■ **Work to complete**:
Rewrite the rows below from the line containing "Luxembourg: 15:45 -> 15:43" through the line containing "Paramaribo: 01:59 -> 02:02", with "none" substituted by "unset" and everything else left unchanged. Return only those rows.

►

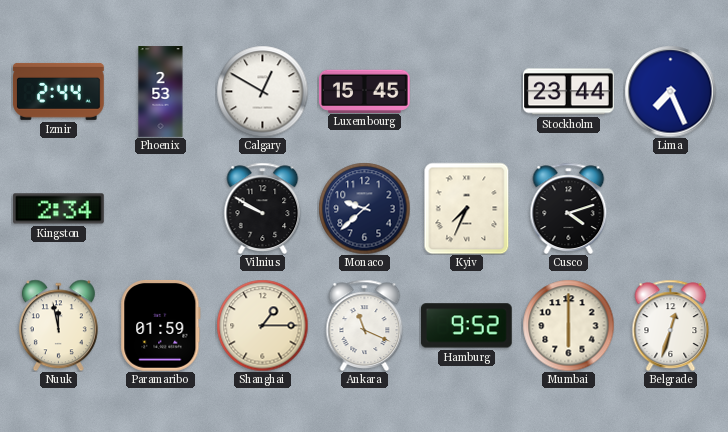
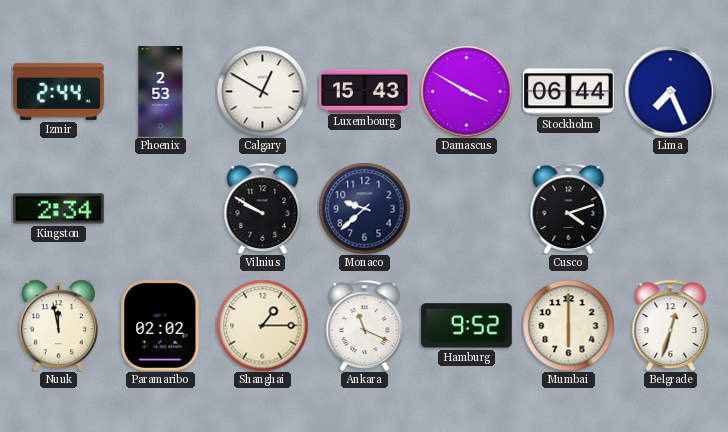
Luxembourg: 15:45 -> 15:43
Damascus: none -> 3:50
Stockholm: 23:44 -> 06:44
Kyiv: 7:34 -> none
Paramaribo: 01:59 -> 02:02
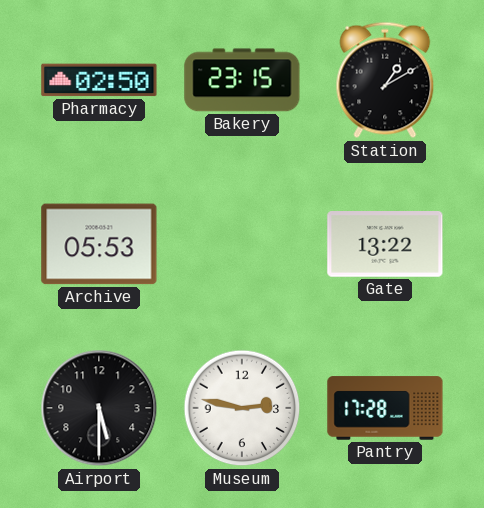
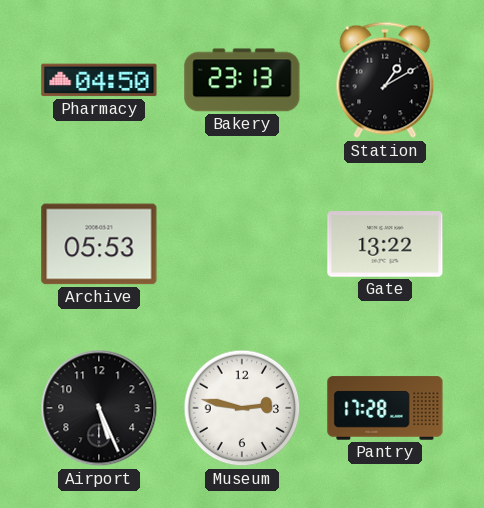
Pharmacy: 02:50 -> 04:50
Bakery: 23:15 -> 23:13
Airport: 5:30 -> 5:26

◄
►

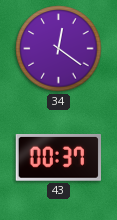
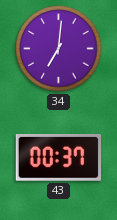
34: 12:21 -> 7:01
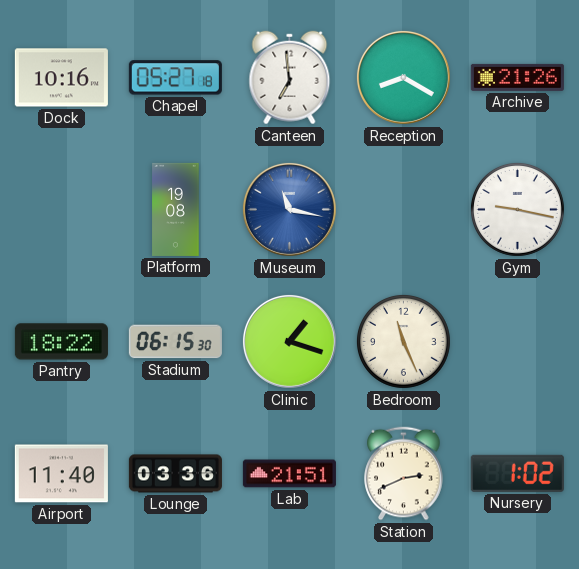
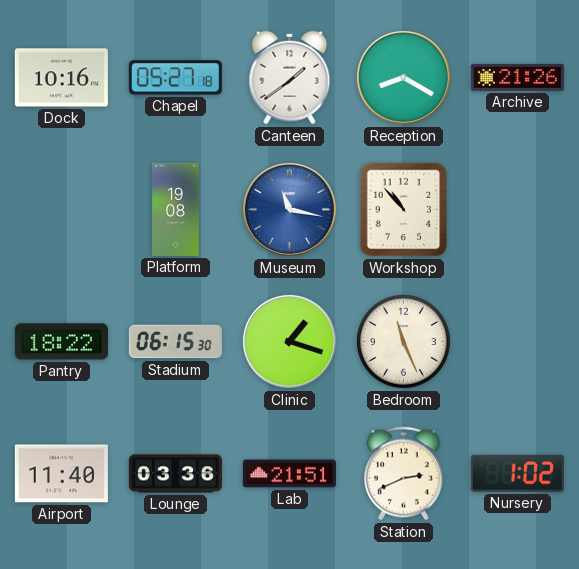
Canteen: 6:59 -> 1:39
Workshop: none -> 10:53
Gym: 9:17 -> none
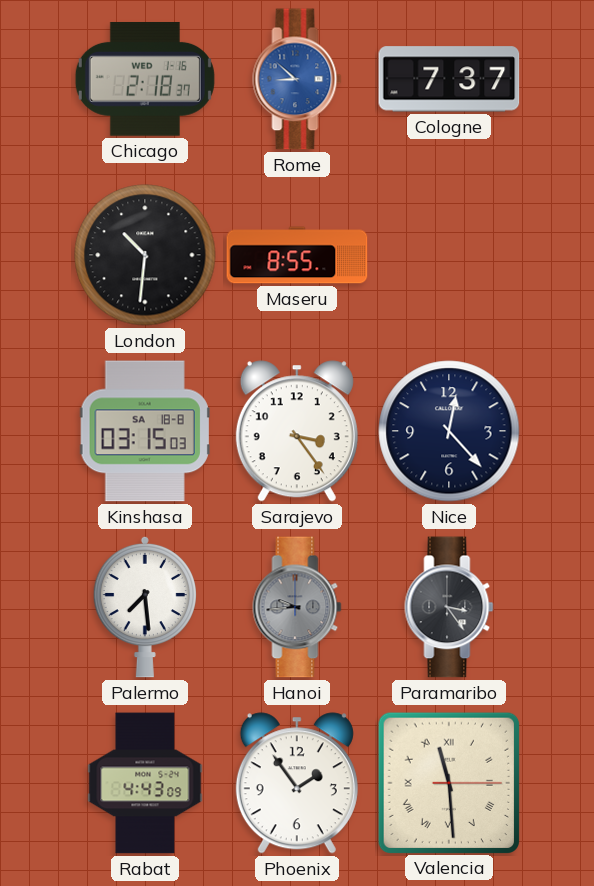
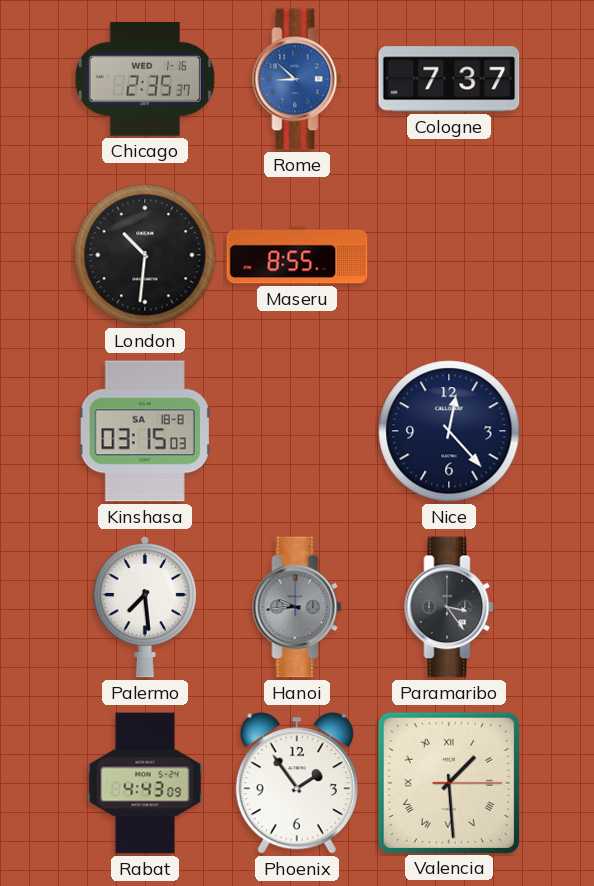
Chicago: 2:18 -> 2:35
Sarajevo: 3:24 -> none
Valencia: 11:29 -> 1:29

◄
►

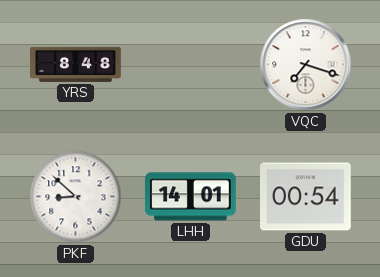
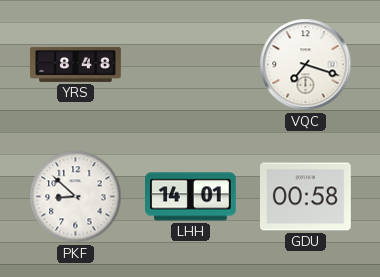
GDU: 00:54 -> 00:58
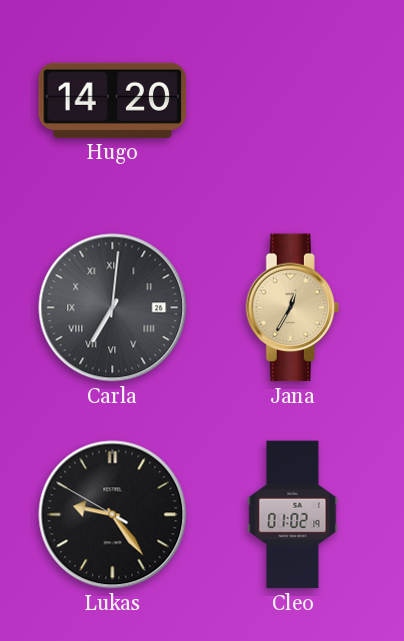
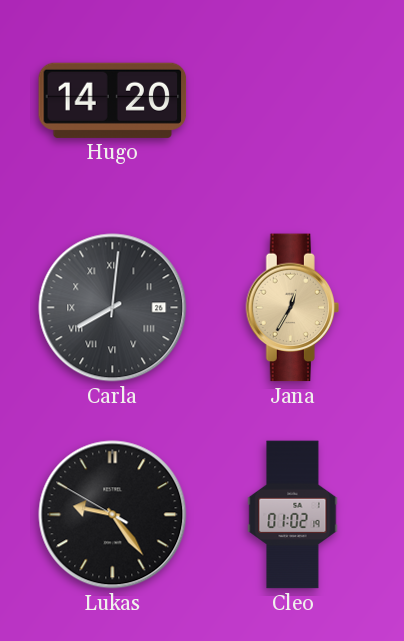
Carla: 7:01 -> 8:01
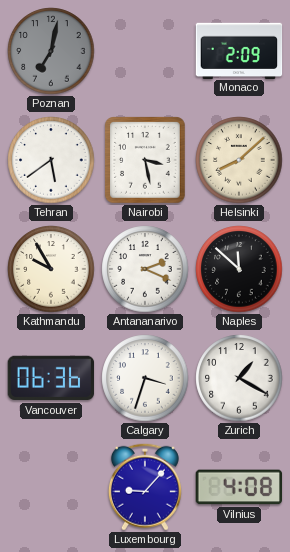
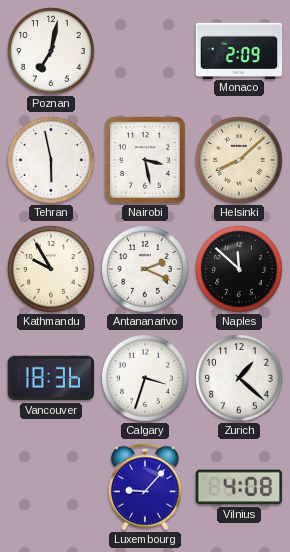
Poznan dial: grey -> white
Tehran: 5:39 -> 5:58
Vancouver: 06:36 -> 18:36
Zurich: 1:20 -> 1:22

◄

■ **The response**:
Luxembourg: 15:45 -> 15:43
Damascus: unset -> 3:50
Stockholm: 23:44 -> 06:44
Kyiv: 7:34 -> unset
Paramaribo: 01:59 -> 02:02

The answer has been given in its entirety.